YOUR ASSIGNMENT ::
The lines you return must be all those in the data that hold the string "lime".
════
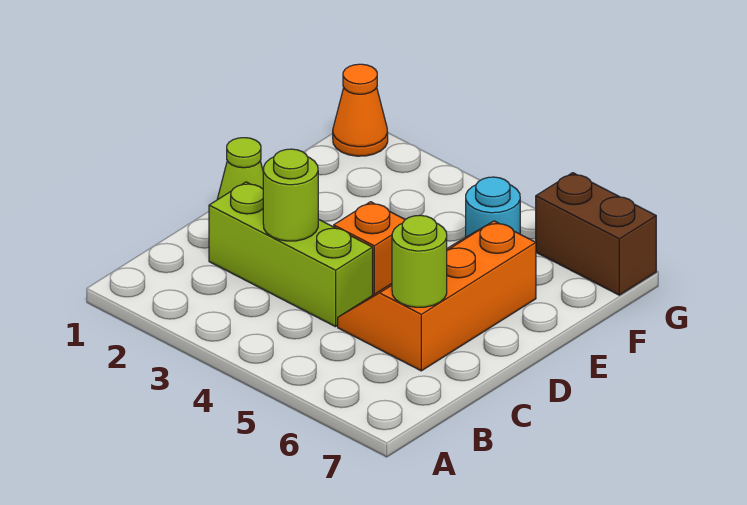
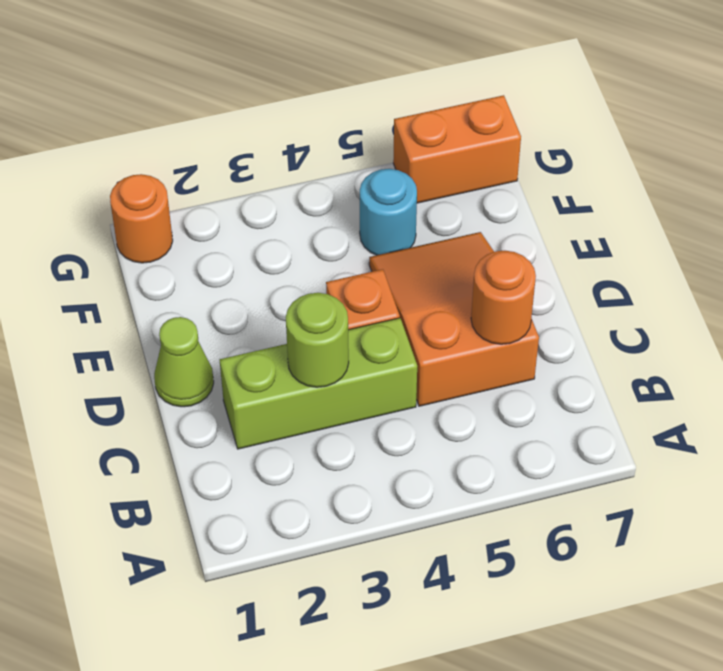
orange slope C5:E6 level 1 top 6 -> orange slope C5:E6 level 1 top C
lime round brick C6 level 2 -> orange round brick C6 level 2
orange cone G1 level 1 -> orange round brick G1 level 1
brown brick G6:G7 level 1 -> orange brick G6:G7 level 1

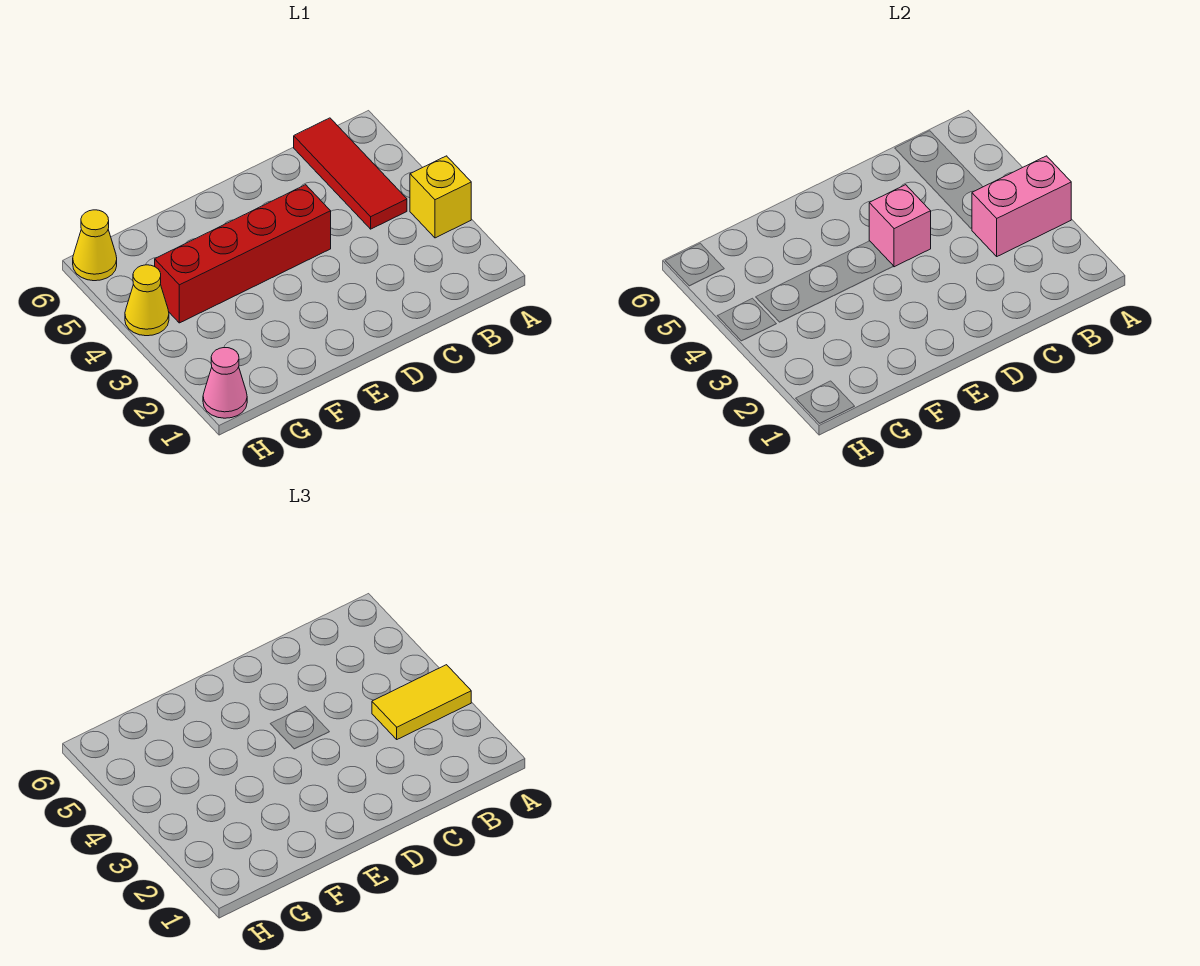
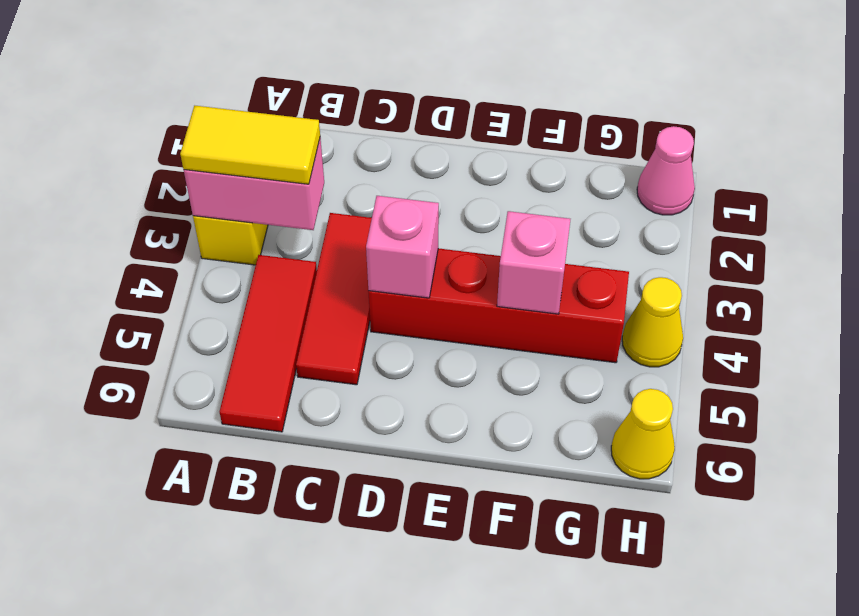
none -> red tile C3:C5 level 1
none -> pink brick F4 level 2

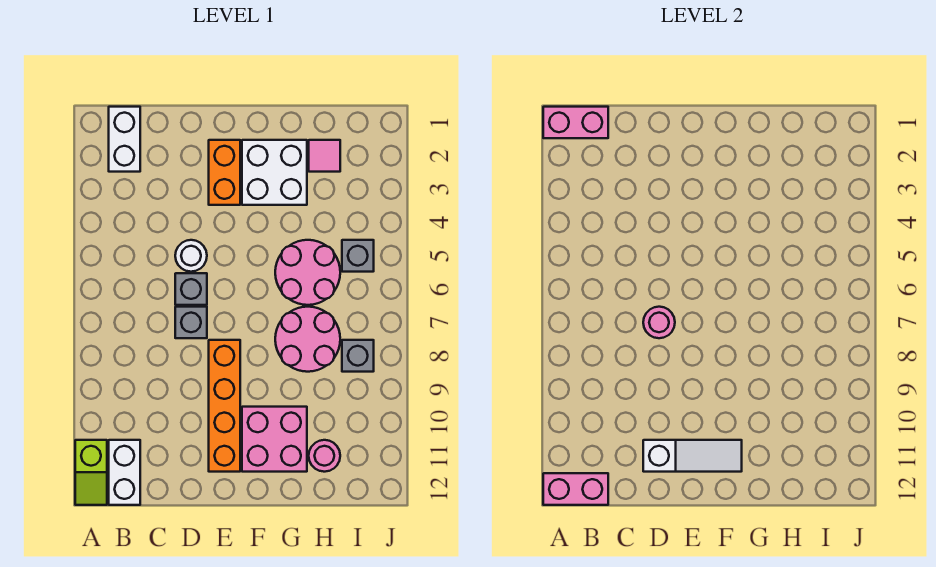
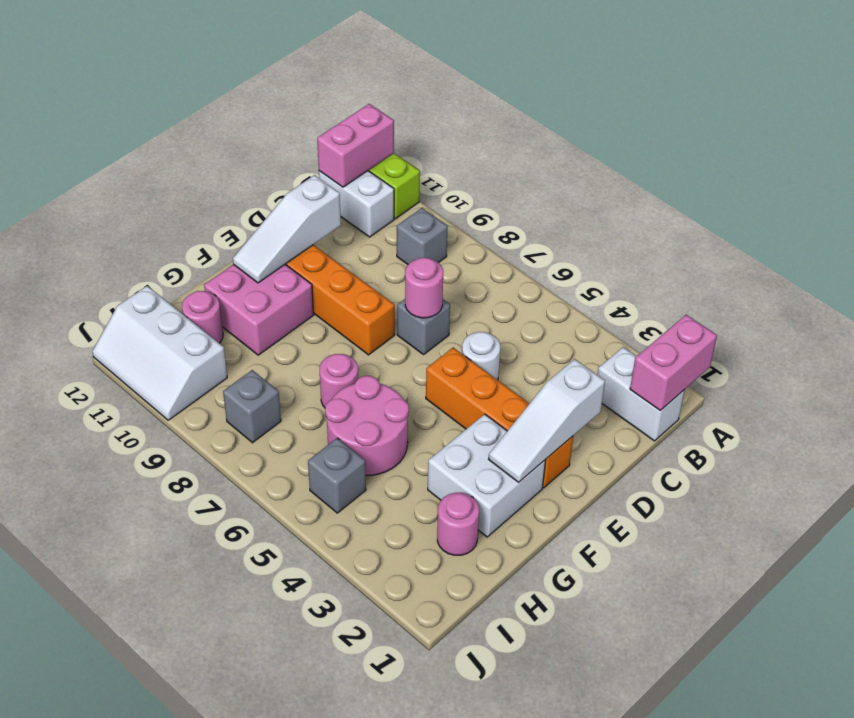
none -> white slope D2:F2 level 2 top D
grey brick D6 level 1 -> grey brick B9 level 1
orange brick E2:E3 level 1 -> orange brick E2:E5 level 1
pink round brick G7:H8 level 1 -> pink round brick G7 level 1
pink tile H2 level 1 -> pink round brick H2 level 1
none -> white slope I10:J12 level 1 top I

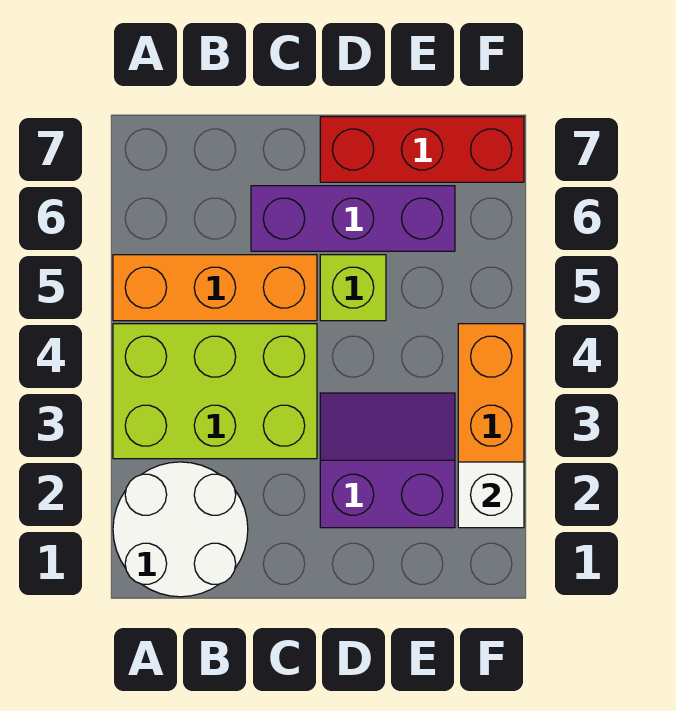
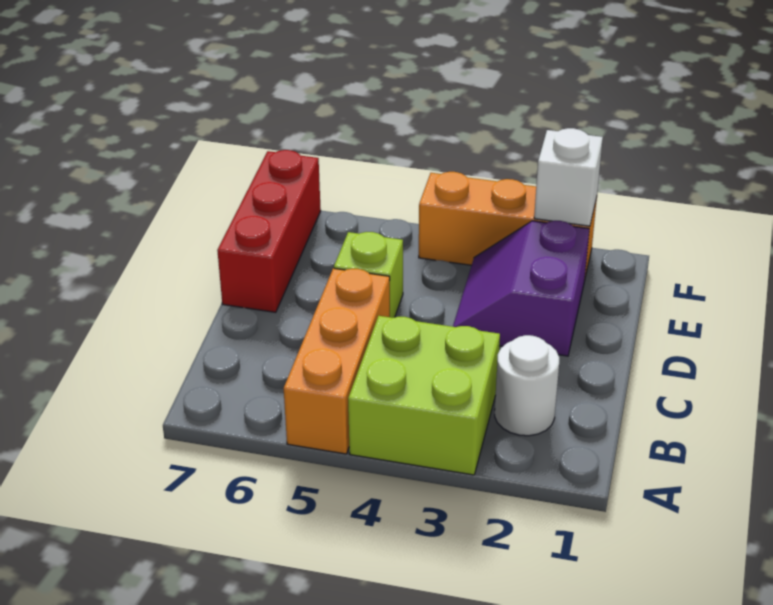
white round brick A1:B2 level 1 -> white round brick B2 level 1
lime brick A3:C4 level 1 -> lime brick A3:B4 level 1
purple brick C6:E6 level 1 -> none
════
RESULT ::
lime round brick C6 level 2 -> orange round brick C6 level 2
lime brick A3:C4 level 1 -> lime brick A3:B4 level 1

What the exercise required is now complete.